[TASK INSTRUCTIONS]
Look through the entries below for the string "right", and copy each line where it is found.

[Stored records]
_ _ _ _

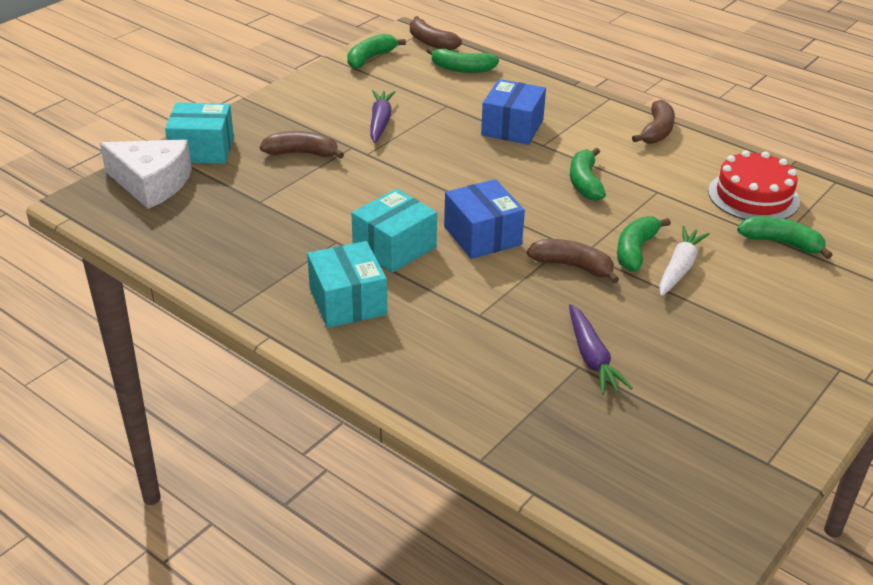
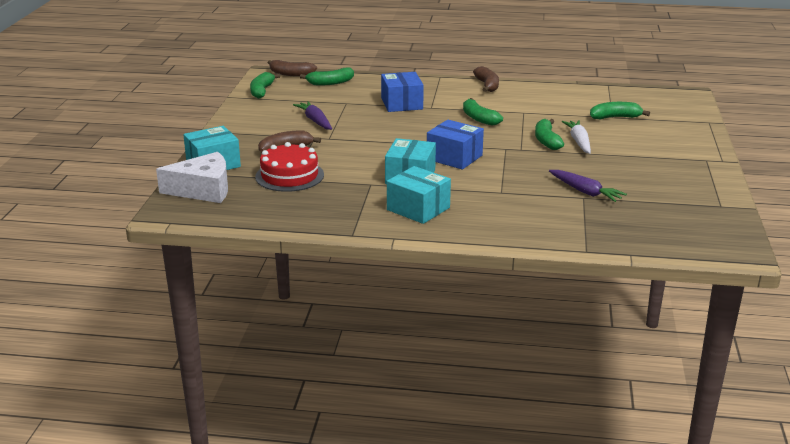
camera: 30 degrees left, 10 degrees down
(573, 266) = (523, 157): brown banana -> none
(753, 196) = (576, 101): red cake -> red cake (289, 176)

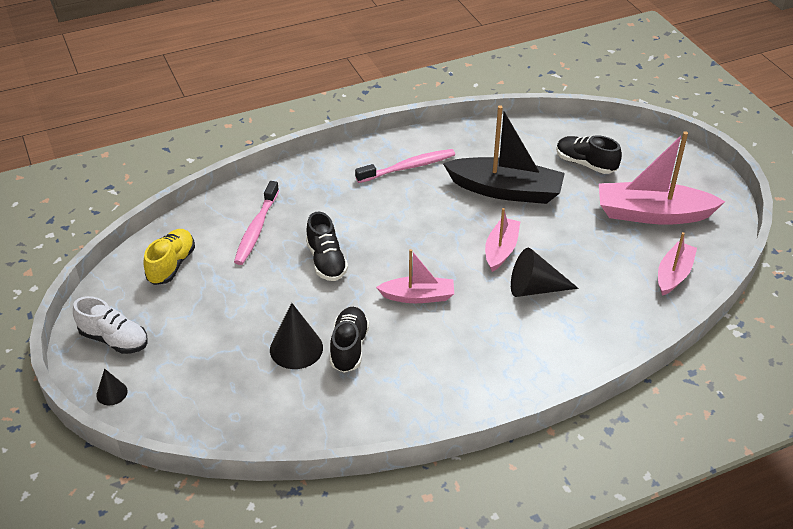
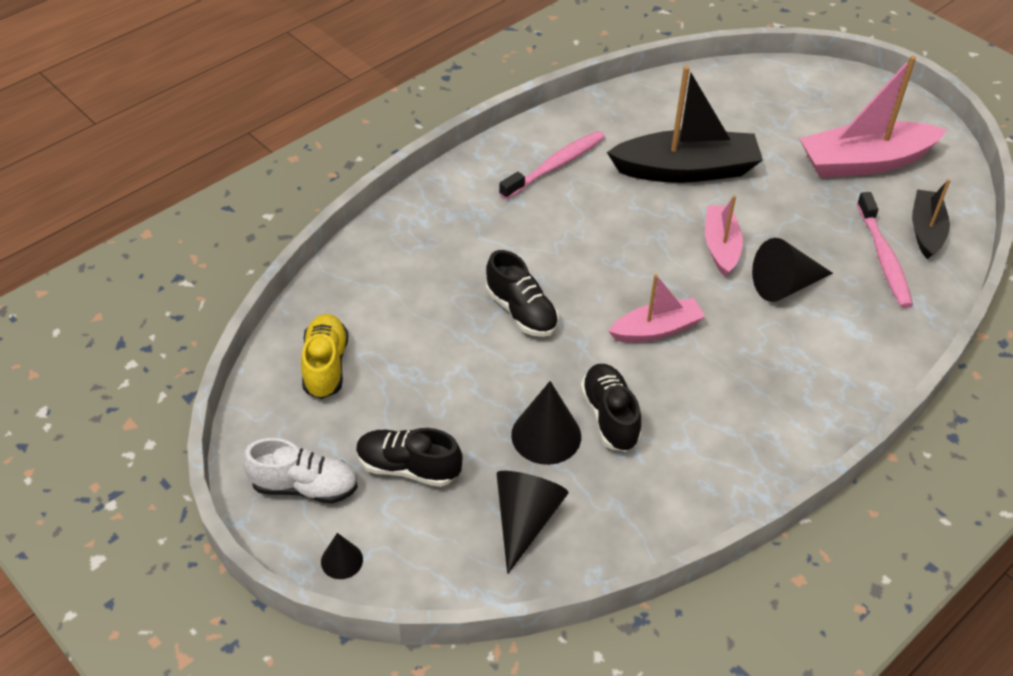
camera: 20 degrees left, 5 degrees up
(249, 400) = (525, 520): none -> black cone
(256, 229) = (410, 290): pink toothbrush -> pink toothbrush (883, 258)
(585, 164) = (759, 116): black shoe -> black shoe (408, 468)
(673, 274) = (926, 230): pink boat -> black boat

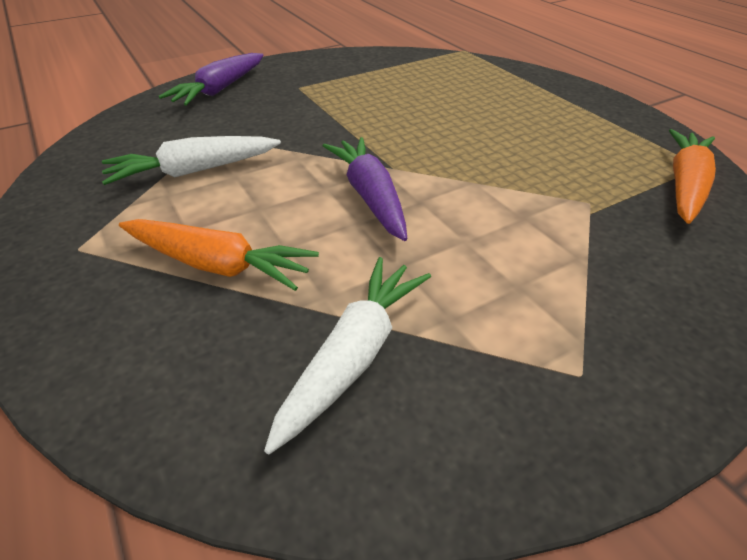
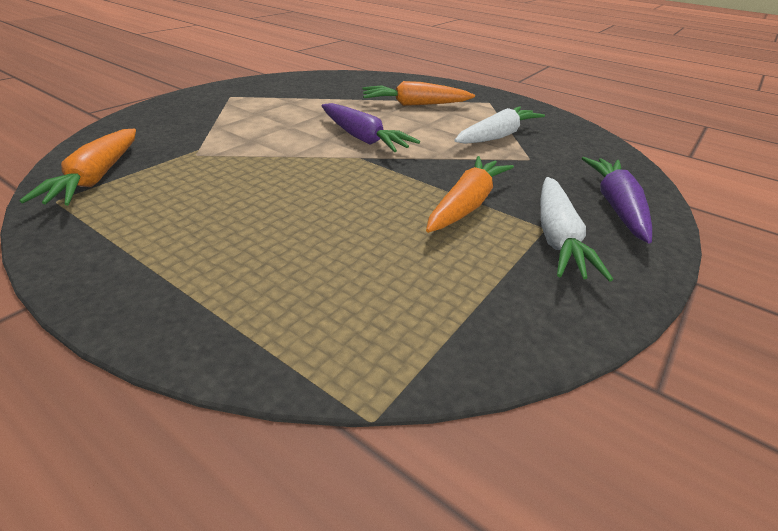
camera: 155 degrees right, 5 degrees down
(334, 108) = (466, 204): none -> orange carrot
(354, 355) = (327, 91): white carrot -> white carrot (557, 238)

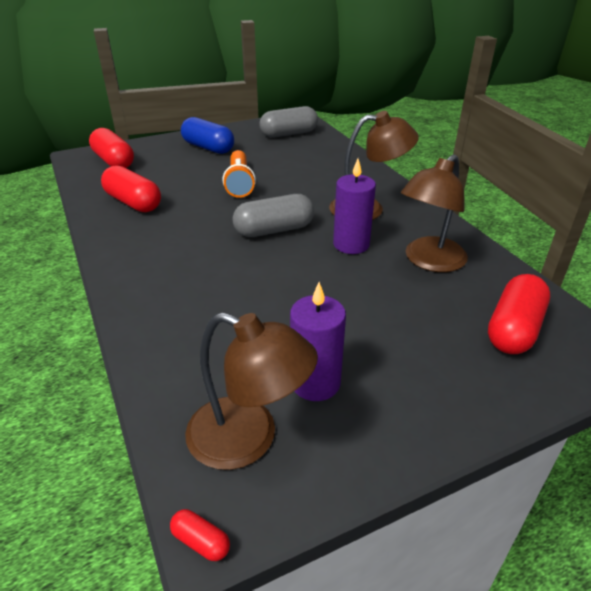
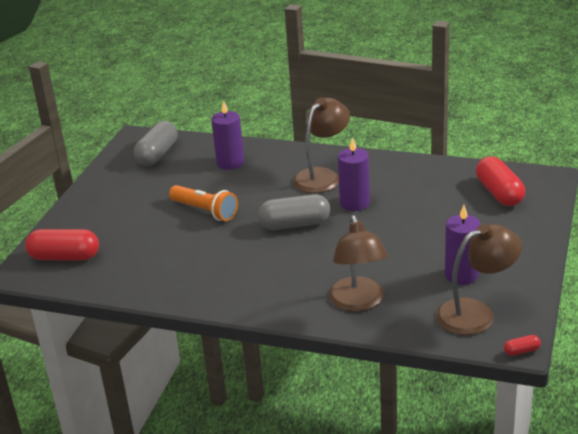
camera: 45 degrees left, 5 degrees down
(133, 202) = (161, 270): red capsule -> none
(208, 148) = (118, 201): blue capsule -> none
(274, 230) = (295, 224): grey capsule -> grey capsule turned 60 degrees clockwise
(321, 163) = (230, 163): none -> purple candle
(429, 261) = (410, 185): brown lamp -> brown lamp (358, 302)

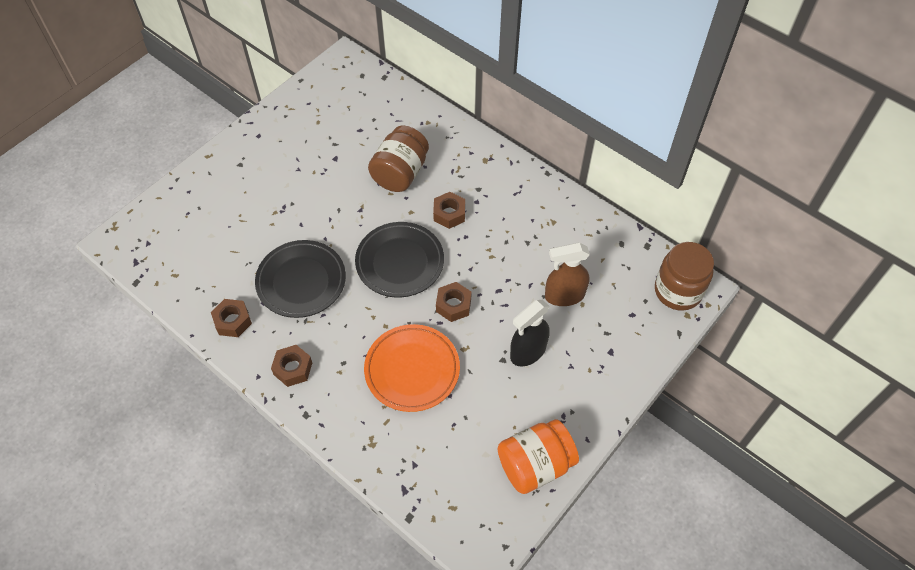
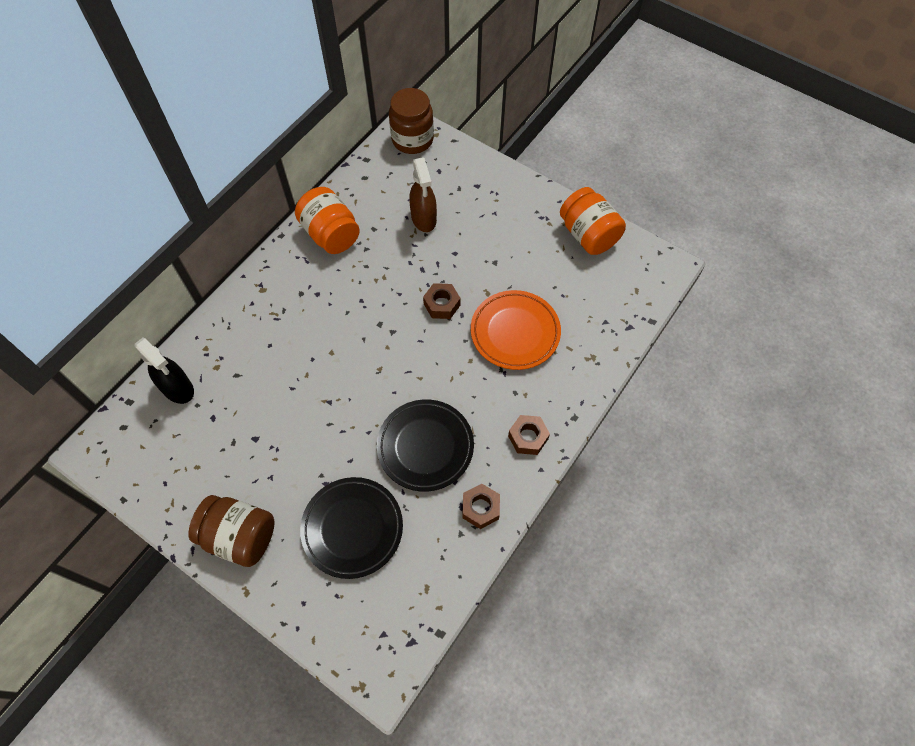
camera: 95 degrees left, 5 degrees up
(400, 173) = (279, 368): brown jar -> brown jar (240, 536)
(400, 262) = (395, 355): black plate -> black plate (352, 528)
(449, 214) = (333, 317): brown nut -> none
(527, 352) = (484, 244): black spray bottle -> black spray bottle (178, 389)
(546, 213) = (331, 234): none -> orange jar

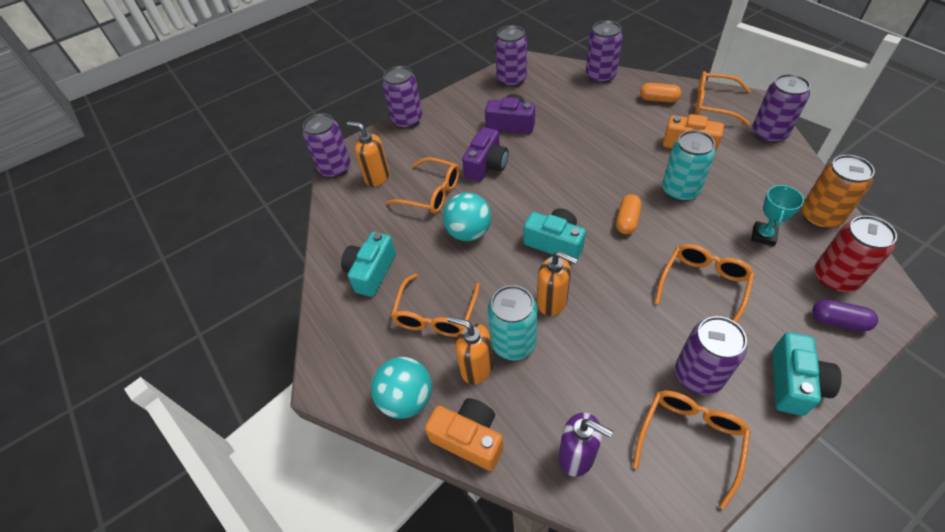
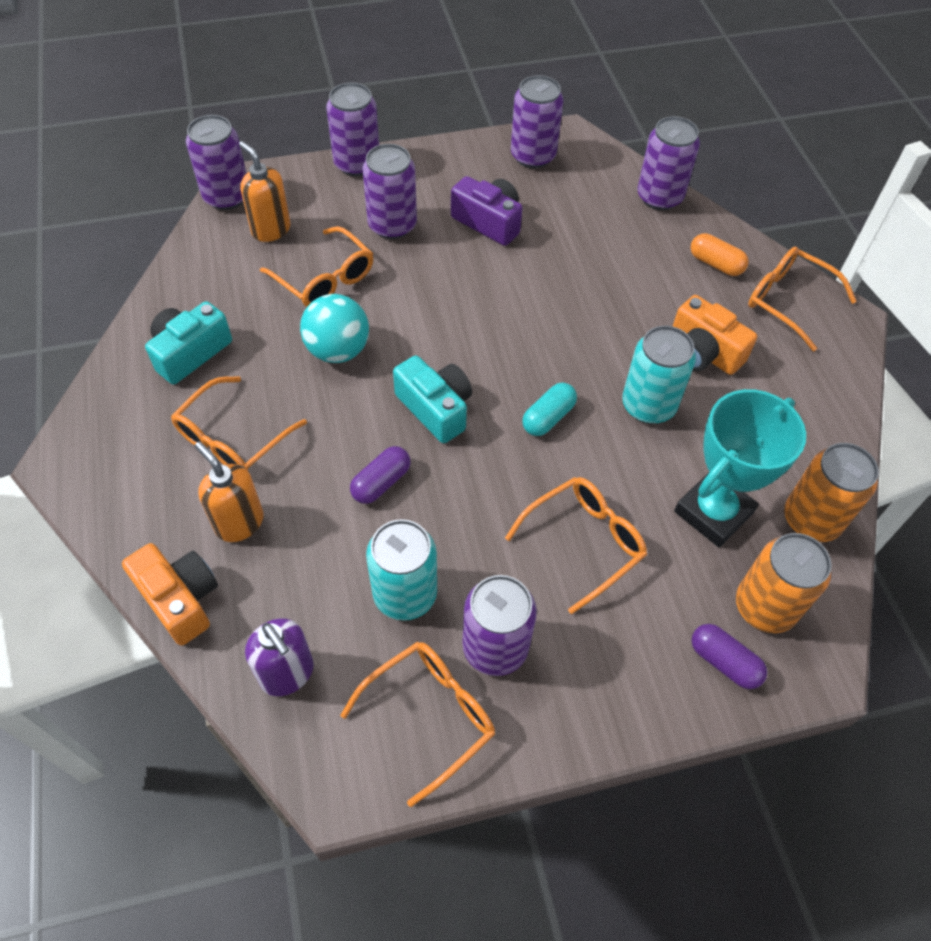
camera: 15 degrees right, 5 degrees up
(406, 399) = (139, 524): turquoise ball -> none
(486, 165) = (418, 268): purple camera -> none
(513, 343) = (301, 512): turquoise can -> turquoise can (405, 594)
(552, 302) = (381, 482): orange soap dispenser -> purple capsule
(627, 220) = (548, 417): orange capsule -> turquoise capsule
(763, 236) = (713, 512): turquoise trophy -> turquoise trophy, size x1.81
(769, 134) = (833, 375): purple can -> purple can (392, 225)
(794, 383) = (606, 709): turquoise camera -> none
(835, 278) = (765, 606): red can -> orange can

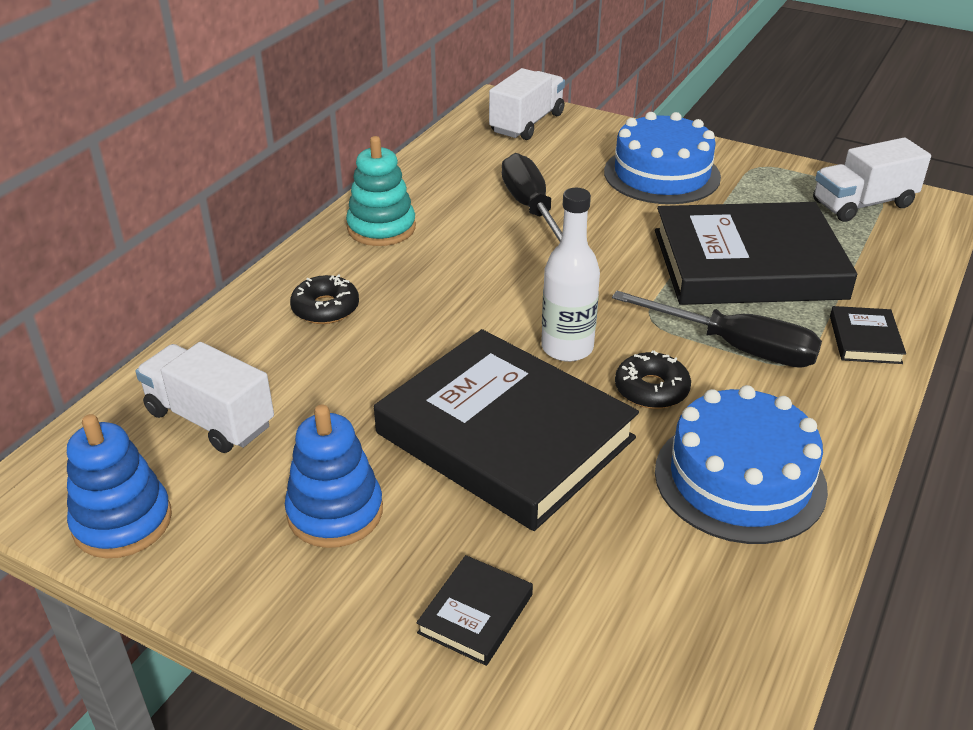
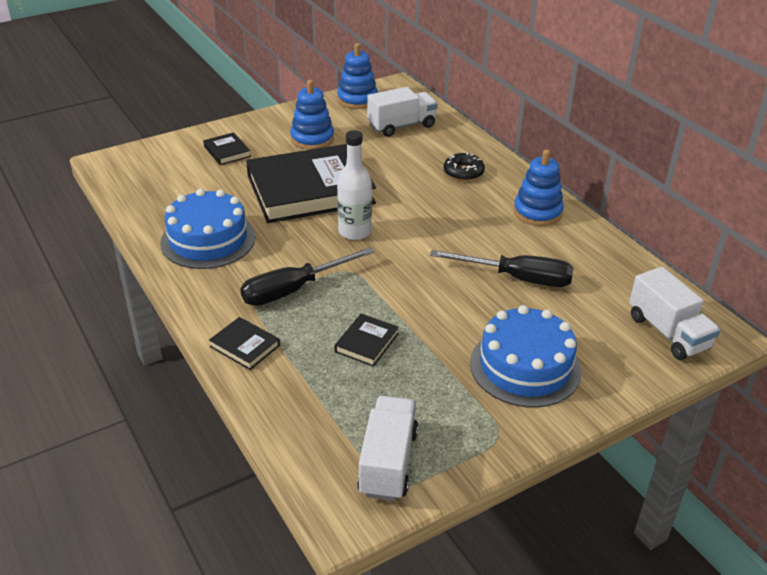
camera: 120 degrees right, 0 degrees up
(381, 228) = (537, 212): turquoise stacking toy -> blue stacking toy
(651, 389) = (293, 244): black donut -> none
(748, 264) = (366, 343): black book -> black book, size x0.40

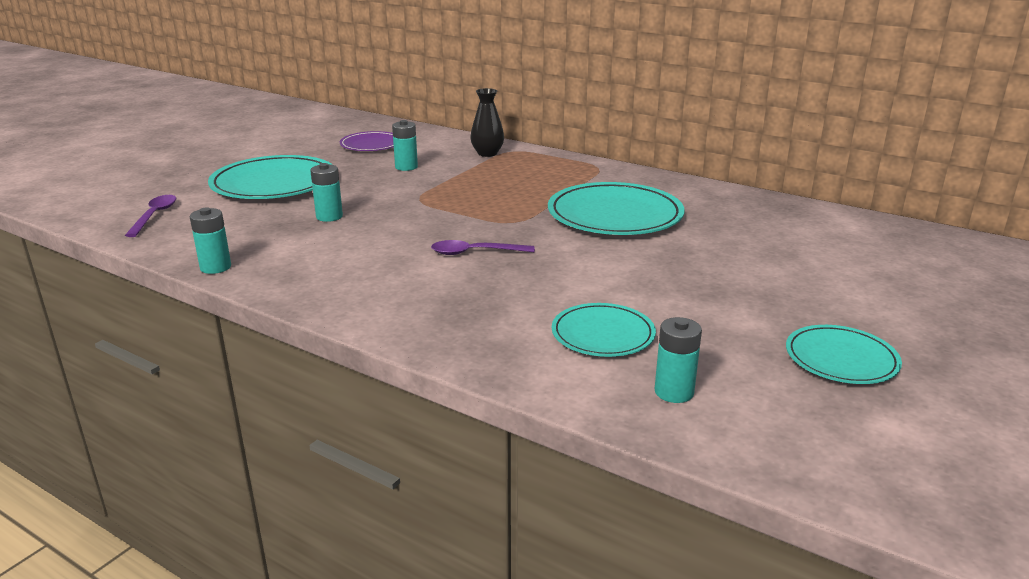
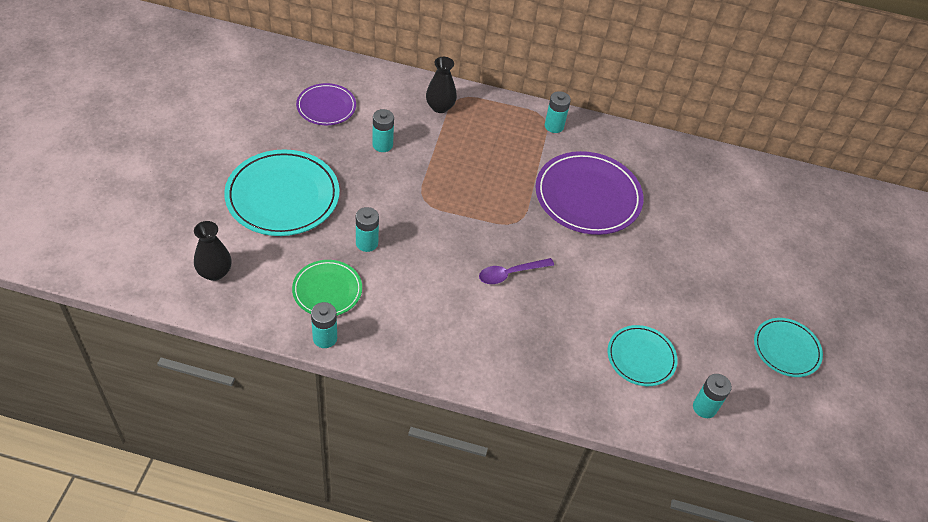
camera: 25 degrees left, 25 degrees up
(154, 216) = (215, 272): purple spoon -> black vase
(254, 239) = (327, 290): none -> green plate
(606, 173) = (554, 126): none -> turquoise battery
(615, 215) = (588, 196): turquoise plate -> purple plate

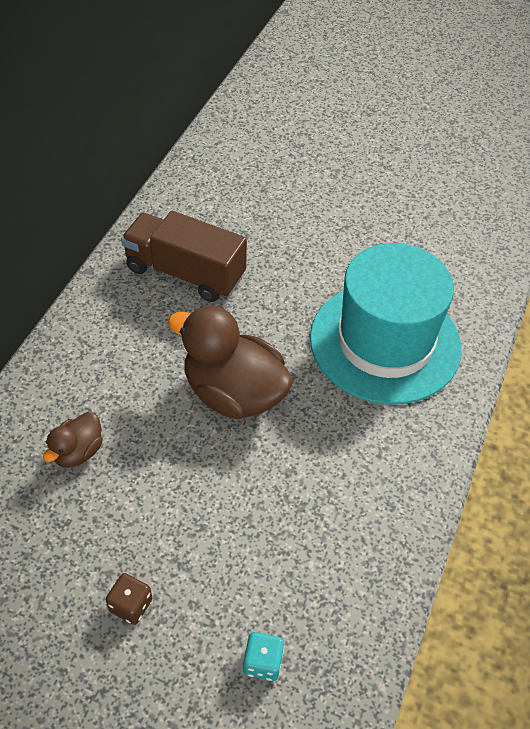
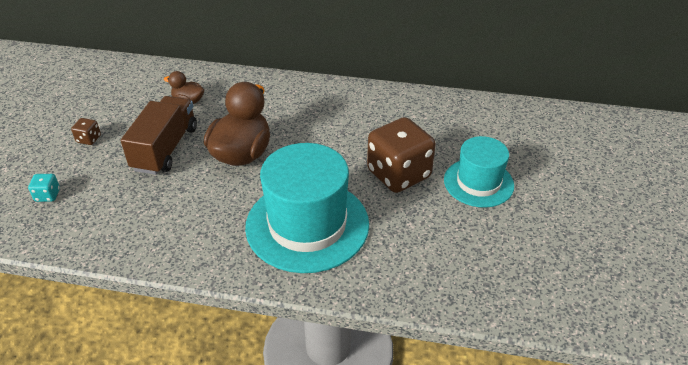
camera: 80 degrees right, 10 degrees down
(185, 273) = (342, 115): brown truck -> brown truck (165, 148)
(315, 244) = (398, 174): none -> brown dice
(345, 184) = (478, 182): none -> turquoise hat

_ _ _ _

[RESPONSE AREA]
camera: 155 degrees right, 5 degrees down
camera: 15 degrees right, 5 degrees up
camera: 120 degrees right, 0 degrees up
camera: 80 degrees right, 10 degrees down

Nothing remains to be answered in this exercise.